WHAT IS NEEDED | After locating the line that holds "GAS3 pin AO: D3 -> D0", output it and all following lines word for word, stopping only at the end of the data.

INFORMATION GIVEN |
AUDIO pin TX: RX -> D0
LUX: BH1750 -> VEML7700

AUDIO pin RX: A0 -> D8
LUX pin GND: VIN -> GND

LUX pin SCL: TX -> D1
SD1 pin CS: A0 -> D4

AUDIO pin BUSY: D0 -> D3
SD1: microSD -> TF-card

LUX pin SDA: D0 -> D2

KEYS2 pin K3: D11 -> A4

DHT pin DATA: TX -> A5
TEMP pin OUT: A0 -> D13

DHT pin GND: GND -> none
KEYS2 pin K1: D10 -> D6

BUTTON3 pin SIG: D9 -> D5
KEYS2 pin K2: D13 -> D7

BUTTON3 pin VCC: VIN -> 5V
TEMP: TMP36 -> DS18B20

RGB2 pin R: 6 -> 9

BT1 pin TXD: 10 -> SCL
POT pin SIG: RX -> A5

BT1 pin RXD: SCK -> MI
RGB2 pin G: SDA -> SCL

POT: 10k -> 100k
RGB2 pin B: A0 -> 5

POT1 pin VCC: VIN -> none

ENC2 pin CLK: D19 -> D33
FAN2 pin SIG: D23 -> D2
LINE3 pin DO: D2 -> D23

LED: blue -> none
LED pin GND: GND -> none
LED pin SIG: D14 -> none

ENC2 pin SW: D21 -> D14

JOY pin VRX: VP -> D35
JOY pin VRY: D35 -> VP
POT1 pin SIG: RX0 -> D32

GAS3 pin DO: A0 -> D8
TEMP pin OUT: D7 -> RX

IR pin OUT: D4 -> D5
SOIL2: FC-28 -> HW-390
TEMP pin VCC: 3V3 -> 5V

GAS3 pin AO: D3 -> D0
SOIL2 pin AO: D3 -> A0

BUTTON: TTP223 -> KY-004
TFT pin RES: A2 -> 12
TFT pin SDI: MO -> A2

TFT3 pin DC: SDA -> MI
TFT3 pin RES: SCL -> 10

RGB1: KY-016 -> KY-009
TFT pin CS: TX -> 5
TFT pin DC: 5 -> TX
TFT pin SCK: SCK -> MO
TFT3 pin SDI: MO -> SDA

THE COMPLETED TASK |
GAS3 pin AO: D3 -> D0
SOIL2 pin AO: D3 -> A0

BUTTON: TTP223 -> KY-004
TFT pin RES: A2 -> 12
TFT pin SDI: MO -> A2

TFT3 pin DC: SDA -> MI
TFT3 pin RES: SCL -> 10

RGB1: KY-016 -> KY-009
TFT pin CS: TX -> 5
TFT pin DC: 5 -> TX
TFT pin SCK: SCK -> MO
TFT3 pin SDI: MO -> SDA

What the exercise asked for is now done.